** START DATA TO USE **

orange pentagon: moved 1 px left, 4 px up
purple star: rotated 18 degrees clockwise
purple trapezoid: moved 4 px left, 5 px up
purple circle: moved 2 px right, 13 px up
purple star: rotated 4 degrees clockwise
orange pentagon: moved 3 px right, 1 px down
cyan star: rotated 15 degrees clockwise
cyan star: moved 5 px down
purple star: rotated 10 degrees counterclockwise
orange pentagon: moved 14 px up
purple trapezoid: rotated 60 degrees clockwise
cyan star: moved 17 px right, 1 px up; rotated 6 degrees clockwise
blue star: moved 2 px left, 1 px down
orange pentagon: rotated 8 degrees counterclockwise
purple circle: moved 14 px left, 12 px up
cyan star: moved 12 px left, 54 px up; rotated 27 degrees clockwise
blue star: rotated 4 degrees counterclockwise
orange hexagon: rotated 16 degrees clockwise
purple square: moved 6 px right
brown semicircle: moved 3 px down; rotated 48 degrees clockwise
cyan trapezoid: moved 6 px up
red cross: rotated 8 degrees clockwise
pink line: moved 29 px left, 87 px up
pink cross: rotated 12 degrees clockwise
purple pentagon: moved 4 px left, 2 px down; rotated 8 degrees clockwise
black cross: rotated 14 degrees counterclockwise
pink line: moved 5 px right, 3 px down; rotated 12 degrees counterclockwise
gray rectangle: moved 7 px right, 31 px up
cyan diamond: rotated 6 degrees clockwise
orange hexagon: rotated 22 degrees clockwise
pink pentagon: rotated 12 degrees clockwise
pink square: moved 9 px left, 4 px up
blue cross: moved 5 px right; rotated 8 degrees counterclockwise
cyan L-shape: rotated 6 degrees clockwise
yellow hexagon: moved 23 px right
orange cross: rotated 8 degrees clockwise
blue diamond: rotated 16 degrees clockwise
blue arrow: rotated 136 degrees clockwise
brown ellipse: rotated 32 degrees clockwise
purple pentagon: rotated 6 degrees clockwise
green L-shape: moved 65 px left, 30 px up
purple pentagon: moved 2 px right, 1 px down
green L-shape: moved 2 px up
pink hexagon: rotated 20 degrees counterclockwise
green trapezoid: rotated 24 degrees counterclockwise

** END DATA TO USE **

- _WHAT TO WORK ON_:
Edit the data above by replacing "orange pentagon" with "yellow pentagon" wherever it occurs, and leave everything else unchanged.

- _TASK SOLUTION_:
yellow pentagon: moved 1 px left, 4 px up
purple star: rotated 18 degrees clockwise
purple trapezoid: moved 4 px left, 5 px up
purple circle: moved 2 px right, 13 px up
purple star: rotated 4 degrees clockwise
yellow pentagon: moved 3 px right, 1 px down
cyan star: rotated 15 degrees clockwise
cyan star: moved 5 px down
purple star: rotated 10 degrees counterclockwise
yellow pentagon: moved 14 px up
purple trapezoid: rotated 60 degrees clockwise
cyan star: moved 17 px right, 1 px up; rotated 6 degrees clockwise
blue star: moved 2 px left, 1 px down
yellow pentagon: rotated 8 degrees counterclockwise
purple circle: moved 14 px left, 12 px up
cyan star: moved 12 px left, 54 px up; rotated 27 degrees clockwise
blue star: rotated 4 degrees counterclockwise
orange hexagon: rotated 16 degrees clockwise
purple square: moved 6 px right
brown semicircle: moved 3 px down; rotated 48 degrees clockwise
cyan trapezoid: moved 6 px up
red cross: rotated 8 degrees clockwise
pink line: moved 29 px left, 87 px up
pink cross: rotated 12 degrees clockwise
purple pentagon: moved 4 px left, 2 px down; rotated 8 degrees clockwise
black cross: rotated 14 degrees counterclockwise
pink line: moved 5 px right, 3 px down; rotated 12 degrees counterclockwise
gray rectangle: moved 7 px right, 31 px up
cyan diamond: rotated 6 degrees clockwise
orange hexagon: rotated 22 degrees clockwise
pink pentagon: rotated 12 degrees clockwise
pink square: moved 9 px left, 4 px up
blue cross: moved 5 px right; rotated 8 degrees counterclockwise
cyan L-shape: rotated 6 degrees clockwise
yellow hexagon: moved 23 px right
orange cross: rotated 8 degrees clockwise
blue diamond: rotated 16 degrees clockwise
blue arrow: rotated 136 degrees clockwise
brown ellipse: rotated 32 degrees clockwise
purple pentagon: rotated 6 degrees clockwise
green L-shape: moved 65 px left, 30 px up
purple pentagon: moved 2 px right, 1 px down
green L-shape: moved 2 px up
pink hexagon: rotated 20 degrees counterclockwise
green trapezoid: rotated 24 degrees counterclockwise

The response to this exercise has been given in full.